• Change listing data

◇ ◇ ◇ ◇ ◇

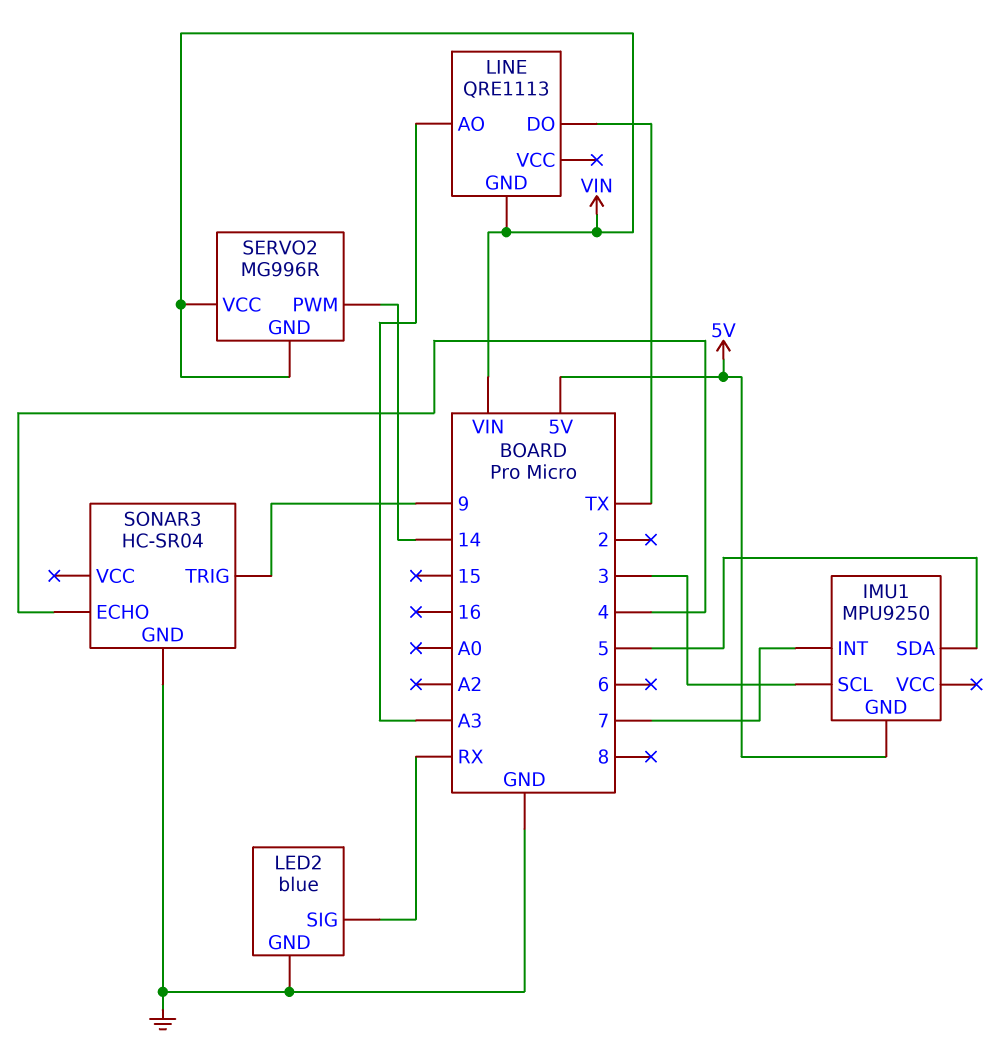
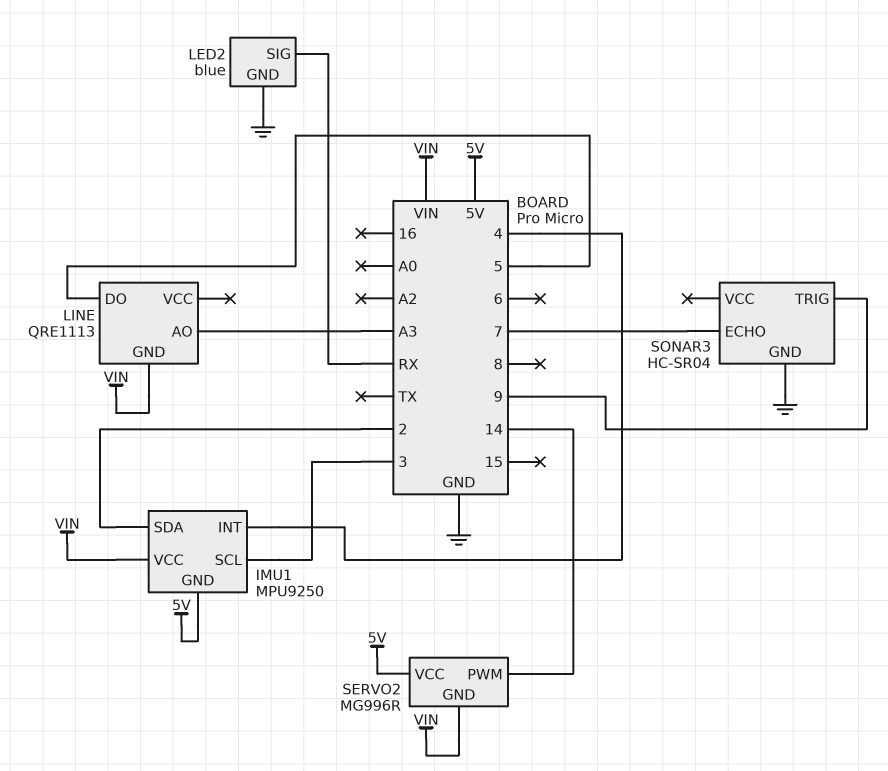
IMU1 pin INT: 7 -> 4
IMU1 pin SDA: 5 -> 2
IMU1 pin VCC: none -> VIN
LINE pin DO: TX -> 5
SERVO2 pin VCC: VIN -> 5V
SONAR3 pin ECHO: 4 -> 7

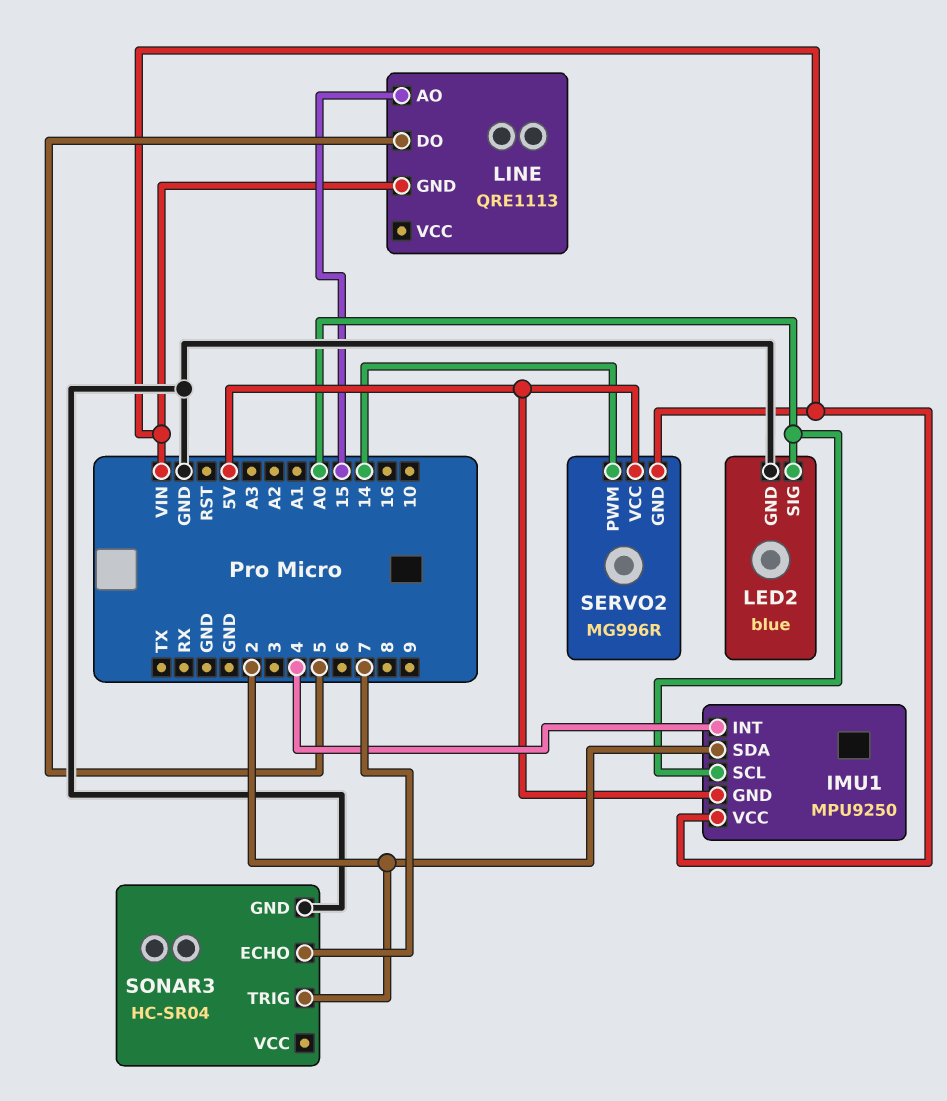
IMU1 pin SCL: 3 -> A0
LED2 pin SIG: RX -> A0
LINE pin AO: A3 -> 15
SONAR3 pin TRIG: 9 -> 2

◇ ◇ ◇ ◇ ◇

• TASK BRIEF
Could you reproduce the entries verbatim, leaving out all pictures?

• SOLVED PROBLEM
IMU1 pin INT: 7 -> 4
IMU1 pin SDA: 5 -> 2
IMU1 pin VCC: none -> VIN
LINE pin DO: TX -> 5
SERVO2 pin VCC: VIN -> 5V
SONAR3 pin ECHO: 4 -> 7

IMU1 pin SCL: 3 -> A0
LED2 pin SIG: RX -> A0
LINE pin AO: A3 -> 15
SONAR3 pin TRIG: 9 -> 2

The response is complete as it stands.